*INSTRUCTIONS FOR THE TASK:* Should any entry include an image, skip the image and copy the entry exactly.

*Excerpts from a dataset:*
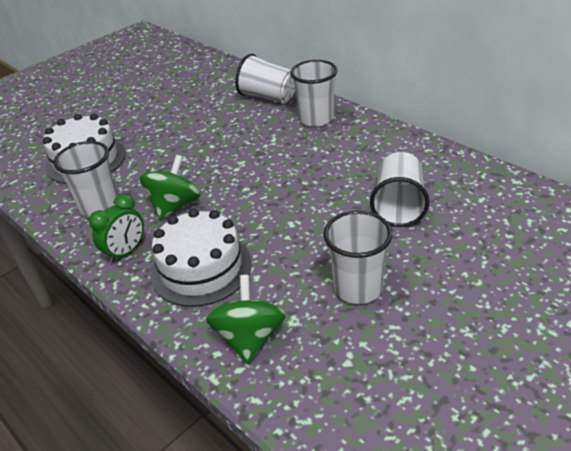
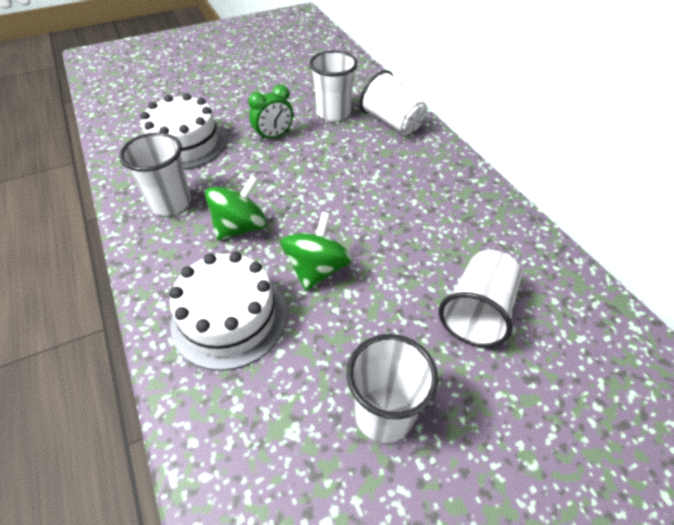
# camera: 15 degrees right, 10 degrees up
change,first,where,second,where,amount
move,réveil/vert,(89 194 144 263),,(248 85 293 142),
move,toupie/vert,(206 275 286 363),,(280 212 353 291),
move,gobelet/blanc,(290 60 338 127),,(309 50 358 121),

*ANSWER SPACE:*
# camera: 15 degrees right, 10 degrees up
change,first,where,second,where,amount
move,réveil/vert,(89 194 144 263),,(248 85 293 142),
move,toupie/vert,(206 275 286 363),,(280 212 353 291),
move,gobelet/blanc,(290 60 338 127),,(309 50 358 121),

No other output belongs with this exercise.